### Exercise brief
Show every line from the entries that follow which holds the word "blue".

### Supplied data
<<<<

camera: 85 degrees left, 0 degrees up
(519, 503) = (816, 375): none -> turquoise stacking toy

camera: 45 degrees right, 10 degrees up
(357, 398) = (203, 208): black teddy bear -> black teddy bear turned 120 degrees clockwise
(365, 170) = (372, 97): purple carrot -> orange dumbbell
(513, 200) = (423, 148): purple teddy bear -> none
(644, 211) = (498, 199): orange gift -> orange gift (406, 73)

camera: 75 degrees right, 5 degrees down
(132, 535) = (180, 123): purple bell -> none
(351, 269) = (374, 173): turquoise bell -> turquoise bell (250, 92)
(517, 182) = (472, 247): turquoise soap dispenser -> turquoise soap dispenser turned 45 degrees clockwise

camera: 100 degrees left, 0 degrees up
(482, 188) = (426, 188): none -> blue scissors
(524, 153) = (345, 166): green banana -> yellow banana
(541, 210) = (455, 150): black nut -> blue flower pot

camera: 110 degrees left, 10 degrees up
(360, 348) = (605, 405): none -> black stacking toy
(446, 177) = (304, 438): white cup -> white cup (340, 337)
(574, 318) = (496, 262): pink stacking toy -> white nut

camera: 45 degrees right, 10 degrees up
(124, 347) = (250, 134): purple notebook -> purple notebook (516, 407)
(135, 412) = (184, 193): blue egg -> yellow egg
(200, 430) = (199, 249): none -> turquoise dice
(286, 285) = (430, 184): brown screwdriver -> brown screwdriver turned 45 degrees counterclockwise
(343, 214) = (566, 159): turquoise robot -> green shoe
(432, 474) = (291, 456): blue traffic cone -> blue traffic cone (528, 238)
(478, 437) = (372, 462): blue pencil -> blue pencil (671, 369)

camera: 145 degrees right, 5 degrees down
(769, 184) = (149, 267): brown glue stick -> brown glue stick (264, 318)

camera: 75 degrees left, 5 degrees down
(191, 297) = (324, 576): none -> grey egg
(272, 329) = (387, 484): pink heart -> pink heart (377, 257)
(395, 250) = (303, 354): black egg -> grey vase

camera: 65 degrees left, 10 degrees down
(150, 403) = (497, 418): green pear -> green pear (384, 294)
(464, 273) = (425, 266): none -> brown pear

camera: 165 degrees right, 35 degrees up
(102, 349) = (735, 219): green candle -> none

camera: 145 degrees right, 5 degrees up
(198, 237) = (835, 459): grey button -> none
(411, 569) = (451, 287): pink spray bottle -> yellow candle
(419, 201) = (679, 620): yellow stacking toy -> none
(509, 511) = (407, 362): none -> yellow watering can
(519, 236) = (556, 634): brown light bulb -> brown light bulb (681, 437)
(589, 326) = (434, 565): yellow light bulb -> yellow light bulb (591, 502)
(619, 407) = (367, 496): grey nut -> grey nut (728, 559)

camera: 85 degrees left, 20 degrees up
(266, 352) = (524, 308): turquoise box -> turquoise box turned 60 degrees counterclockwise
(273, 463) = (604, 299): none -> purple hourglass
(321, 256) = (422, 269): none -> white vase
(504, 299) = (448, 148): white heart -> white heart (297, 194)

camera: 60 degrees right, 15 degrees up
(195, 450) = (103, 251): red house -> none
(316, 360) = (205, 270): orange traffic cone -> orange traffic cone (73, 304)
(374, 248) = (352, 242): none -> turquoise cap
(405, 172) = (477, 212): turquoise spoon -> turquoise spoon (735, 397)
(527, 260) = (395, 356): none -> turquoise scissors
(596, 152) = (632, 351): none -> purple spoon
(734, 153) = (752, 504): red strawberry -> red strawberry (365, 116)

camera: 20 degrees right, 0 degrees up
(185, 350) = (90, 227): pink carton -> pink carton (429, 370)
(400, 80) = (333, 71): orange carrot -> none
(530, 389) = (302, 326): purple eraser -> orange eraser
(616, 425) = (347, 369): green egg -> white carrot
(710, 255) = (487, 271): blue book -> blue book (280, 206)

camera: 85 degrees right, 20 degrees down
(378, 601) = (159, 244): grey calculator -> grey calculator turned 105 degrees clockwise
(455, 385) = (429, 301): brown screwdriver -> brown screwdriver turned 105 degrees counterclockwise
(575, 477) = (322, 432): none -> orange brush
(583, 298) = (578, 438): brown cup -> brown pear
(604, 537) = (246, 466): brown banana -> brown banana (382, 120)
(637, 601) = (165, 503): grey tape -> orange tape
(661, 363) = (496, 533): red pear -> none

>>>>

### Task result
(482, 188) = (426, 188): none -> blue scissors
(541, 210) = (455, 150): black nut -> blue flower pot
(135, 412) = (184, 193): blue egg -> yellow egg
(432, 474) = (291, 456): blue traffic cone -> blue traffic cone (528, 238)
(478, 437) = (372, 462): blue pencil -> blue pencil (671, 369)
(710, 255) = (487, 271): blue book -> blue book (280, 206)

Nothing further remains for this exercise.